▶ **Your assignment**: An exact transcript of all the records is required, with nothing left out.

▶ **Material for this exercise**:
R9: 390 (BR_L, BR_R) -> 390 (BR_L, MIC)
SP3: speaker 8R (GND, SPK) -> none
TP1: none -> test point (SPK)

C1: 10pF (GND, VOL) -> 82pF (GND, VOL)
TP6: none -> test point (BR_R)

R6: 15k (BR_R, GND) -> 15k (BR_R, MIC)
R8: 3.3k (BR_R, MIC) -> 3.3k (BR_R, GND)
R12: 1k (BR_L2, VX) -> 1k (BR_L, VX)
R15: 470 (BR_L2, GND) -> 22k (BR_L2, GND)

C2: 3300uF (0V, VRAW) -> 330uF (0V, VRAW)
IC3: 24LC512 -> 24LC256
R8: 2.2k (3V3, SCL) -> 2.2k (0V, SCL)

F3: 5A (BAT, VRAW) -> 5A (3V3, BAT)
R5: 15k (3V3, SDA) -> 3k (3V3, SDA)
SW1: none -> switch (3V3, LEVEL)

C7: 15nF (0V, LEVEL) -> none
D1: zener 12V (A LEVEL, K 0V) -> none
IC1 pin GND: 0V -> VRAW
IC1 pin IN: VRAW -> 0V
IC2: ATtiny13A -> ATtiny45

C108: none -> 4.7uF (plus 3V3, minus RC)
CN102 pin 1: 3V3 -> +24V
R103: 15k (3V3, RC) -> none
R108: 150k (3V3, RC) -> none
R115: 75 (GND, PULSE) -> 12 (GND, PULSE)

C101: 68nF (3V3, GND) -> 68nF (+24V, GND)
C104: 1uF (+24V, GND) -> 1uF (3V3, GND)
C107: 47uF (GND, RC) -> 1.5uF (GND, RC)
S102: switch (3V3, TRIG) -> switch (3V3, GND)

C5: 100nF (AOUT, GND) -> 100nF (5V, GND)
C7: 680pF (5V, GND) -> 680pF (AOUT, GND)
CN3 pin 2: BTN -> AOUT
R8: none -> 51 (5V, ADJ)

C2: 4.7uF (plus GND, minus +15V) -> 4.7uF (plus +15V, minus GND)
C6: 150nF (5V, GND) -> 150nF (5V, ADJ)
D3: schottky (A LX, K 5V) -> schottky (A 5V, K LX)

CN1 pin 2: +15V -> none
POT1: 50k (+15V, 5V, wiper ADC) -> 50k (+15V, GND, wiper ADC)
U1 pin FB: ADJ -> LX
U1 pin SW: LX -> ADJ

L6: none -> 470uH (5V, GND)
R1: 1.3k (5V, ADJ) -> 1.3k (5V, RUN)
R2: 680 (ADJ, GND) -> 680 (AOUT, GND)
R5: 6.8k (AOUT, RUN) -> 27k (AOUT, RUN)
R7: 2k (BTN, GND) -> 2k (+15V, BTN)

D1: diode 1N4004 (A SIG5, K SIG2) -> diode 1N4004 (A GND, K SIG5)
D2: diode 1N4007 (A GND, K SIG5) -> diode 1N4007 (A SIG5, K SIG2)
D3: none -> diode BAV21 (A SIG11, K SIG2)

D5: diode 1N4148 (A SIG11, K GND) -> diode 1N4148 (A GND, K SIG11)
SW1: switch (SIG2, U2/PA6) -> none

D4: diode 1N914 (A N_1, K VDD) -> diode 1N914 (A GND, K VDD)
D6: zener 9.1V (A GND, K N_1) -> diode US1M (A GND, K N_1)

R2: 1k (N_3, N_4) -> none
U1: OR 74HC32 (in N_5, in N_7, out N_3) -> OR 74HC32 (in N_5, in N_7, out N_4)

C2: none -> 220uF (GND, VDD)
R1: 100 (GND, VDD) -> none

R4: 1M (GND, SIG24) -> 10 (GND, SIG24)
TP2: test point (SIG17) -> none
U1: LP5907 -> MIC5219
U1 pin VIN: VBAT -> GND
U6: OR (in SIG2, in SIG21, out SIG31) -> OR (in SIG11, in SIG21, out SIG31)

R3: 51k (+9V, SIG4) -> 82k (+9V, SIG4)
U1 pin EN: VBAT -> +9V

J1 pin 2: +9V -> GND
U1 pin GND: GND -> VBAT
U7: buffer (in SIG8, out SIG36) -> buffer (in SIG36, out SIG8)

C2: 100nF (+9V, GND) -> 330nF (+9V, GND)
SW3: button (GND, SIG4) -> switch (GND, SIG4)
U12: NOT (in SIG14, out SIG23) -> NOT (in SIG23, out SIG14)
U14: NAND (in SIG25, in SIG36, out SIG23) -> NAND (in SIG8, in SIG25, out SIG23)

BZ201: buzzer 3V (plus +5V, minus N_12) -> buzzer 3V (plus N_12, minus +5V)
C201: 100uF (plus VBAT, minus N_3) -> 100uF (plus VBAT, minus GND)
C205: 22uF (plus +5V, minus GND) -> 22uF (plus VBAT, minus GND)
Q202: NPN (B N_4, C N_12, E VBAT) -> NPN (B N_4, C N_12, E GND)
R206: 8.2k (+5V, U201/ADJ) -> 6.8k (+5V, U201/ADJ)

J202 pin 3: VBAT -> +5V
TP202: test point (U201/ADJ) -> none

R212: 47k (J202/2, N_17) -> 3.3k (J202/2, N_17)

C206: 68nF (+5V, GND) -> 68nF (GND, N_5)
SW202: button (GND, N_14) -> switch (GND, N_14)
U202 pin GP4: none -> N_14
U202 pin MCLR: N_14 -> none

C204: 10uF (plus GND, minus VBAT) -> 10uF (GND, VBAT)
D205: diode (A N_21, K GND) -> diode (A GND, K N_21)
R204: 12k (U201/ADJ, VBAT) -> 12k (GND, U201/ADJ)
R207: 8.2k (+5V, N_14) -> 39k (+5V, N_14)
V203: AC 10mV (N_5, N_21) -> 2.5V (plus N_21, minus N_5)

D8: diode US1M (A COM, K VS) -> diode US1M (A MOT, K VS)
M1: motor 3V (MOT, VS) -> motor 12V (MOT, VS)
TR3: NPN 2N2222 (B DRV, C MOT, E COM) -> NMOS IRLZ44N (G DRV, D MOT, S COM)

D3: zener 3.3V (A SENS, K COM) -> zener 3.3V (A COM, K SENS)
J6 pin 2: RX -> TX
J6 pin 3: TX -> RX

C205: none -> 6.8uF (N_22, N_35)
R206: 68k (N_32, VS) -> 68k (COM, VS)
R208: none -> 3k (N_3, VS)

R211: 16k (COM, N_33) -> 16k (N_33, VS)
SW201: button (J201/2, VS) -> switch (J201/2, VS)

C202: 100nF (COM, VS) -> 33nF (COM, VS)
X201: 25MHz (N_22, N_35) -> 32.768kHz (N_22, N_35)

▶ **Task output**:
R9: 390 (BR_L, BR_R) -> 390 (BR_L, MIC)
SP3: speaker 8R (GND, SPK) -> none
TP1: none -> test point (SPK)

C1: 10pF (GND, VOL) -> 82pF (GND, VOL)
TP6: none -> test point (BR_R)

R6: 15k (BR_R, GND) -> 15k (BR_R, MIC)
R8: 3.3k (BR_R, MIC) -> 3.3k (BR_R, GND)
R12: 1k (BR_L2, VX) -> 1k (BR_L, VX)
R15: 470 (BR_L2, GND) -> 22k (BR_L2, GND)

C2: 3300uF (0V, VRAW) -> 330uF (0V, VRAW)
IC3: 24LC512 -> 24LC256
R8: 2.2k (3V3, SCL) -> 2.2k (0V, SCL)

F3: 5A (BAT, VRAW) -> 5A (3V3, BAT)
R5: 15k (3V3, SDA) -> 3k (3V3, SDA)
SW1: none -> switch (3V3, LEVEL)

C7: 15nF (0V, LEVEL) -> none
D1: zener 12V (A LEVEL, K 0V) -> none
IC1 pin GND: 0V -> VRAW
IC1 pin IN: VRAW -> 0V
IC2: ATtiny13A -> ATtiny45

C108: none -> 4.7uF (plus 3V3, minus RC)
CN102 pin 1: 3V3 -> +24V
R103: 15k (3V3, RC) -> none
R108: 150k (3V3, RC) -> none
R115: 75 (GND, PULSE) -> 12 (GND, PULSE)

C101: 68nF (3V3, GND) -> 68nF (+24V, GND)
C104: 1uF (+24V, GND) -> 1uF (3V3, GND)
C107: 47uF (GND, RC) -> 1.5uF (GND, RC)
S102: switch (3V3, TRIG) -> switch (3V3, GND)

C5: 100nF (AOUT, GND) -> 100nF (5V, GND)
C7: 680pF (5V, GND) -> 680pF (AOUT, GND)
CN3 pin 2: BTN -> AOUT
R8: none -> 51 (5V, ADJ)

C2: 4.7uF (plus GND, minus +15V) -> 4.7uF (plus +15V, minus GND)
C6: 150nF (5V, GND) -> 150nF (5V, ADJ)
D3: schottky (A LX, K 5V) -> schottky (A 5V, K LX)

CN1 pin 2: +15V -> none
POT1: 50k (+15V, 5V, wiper ADC) -> 50k (+15V, GND, wiper ADC)
U1 pin FB: ADJ -> LX
U1 pin SW: LX -> ADJ

L6: none -> 470uH (5V, GND)
R1: 1.3k (5V, ADJ) -> 1.3k (5V, RUN)
R2: 680 (ADJ, GND) -> 680 (AOUT, GND)
R5: 6.8k (AOUT, RUN) -> 27k (AOUT, RUN)
R7: 2k (BTN, GND) -> 2k (+15V, BTN)

D1: diode 1N4004 (A SIG5, K SIG2) -> diode 1N4004 (A GND, K SIG5)
D2: diode 1N4007 (A GND, K SIG5) -> diode 1N4007 (A SIG5, K SIG2)
D3: none -> diode BAV21 (A SIG11, K SIG2)

D5: diode 1N4148 (A SIG11, K GND) -> diode 1N4148 (A GND, K SIG11)
SW1: switch (SIG2, U2/PA6) -> none

D4: diode 1N914 (A N_1, K VDD) -> diode 1N914 (A GND, K VDD)
D6: zener 9.1V (A GND, K N_1) -> diode US1M (A GND, K N_1)

R2: 1k (N_3, N_4) -> none
U1: OR 74HC32 (in N_5, in N_7, out N_3) -> OR 74HC32 (in N_5, in N_7, out N_4)

C2: none -> 220uF (GND, VDD)
R1: 100 (GND, VDD) -> none

R4: 1M (GND, SIG24) -> 10 (GND, SIG24)
TP2: test point (SIG17) -> none
U1: LP5907 -> MIC5219
U1 pin VIN: VBAT -> GND
U6: OR (in SIG2, in SIG21, out SIG31) -> OR (in SIG11, in SIG21, out SIG31)

R3: 51k (+9V, SIG4) -> 82k (+9V, SIG4)
U1 pin EN: VBAT -> +9V

J1 pin 2: +9V -> GND
U1 pin GND: GND -> VBAT
U7: buffer (in SIG8, out SIG36) -> buffer (in SIG36, out SIG8)

C2: 100nF (+9V, GND) -> 330nF (+9V, GND)
SW3: button (GND, SIG4) -> switch (GND, SIG4)
U12: NOT (in SIG14, out SIG23) -> NOT (in SIG23, out SIG14)
U14: NAND (in SIG25, in SIG36, out SIG23) -> NAND (in SIG8, in SIG25, out SIG23)

BZ201: buzzer 3V (plus +5V, minus N_12) -> buzzer 3V (plus N_12, minus +5V)
C201: 100uF (plus VBAT, minus N_3) -> 100uF (plus VBAT, minus GND)
C205: 22uF (plus +5V, minus GND) -> 22uF (plus VBAT, minus GND)
Q202: NPN (B N_4, C N_12, E VBAT) -> NPN (B N_4, C N_12, E GND)
R206: 8.2k (+5V, U201/ADJ) -> 6.8k (+5V, U201/ADJ)

J202 pin 3: VBAT -> +5V
TP202: test point (U201/ADJ) -> none

R212: 47k (J202/2, N_17) -> 3.3k (J202/2, N_17)

C206: 68nF (+5V, GND) -> 68nF (GND, N_5)
SW202: button (GND, N_14) -> switch (GND, N_14)
U202 pin GP4: none -> N_14
U202 pin MCLR: N_14 -> none

C204: 10uF (plus GND, minus VBAT) -> 10uF (GND, VBAT)
D205: diode (A N_21, K GND) -> diode (A GND, K N_21)
R204: 12k (U201/ADJ, VBAT) -> 12k (GND, U201/ADJ)
R207: 8.2k (+5V, N_14) -> 39k (+5V, N_14)
V203: AC 10mV (N_5, N_21) -> 2.5V (plus N_21, minus N_5)

D8: diode US1M (A COM, K VS) -> diode US1M (A MOT, K VS)
M1: motor 3V (MOT, VS) -> motor 12V (MOT, VS)
TR3: NPN 2N2222 (B DRV, C MOT, E COM) -> NMOS IRLZ44N (G DRV, D MOT, S COM)

D3: zener 3.3V (A SENS, K COM) -> zener 3.3V (A COM, K SENS)
J6 pin 2: RX -> TX
J6 pin 3: TX -> RX

C205: none -> 6.8uF (N_22, N_35)
R206: 68k (N_32, VS) -> 68k (COM, VS)
R208: none -> 3k (N_3, VS)

R211: 16k (COM, N_33) -> 16k (N_33, VS)
SW201: button (J201/2, VS) -> switch (J201/2, VS)

C202: 100nF (COM, VS) -> 33nF (COM, VS)
X201: 25MHz (N_22, N_35) -> 32.768kHz (N_22, N_35)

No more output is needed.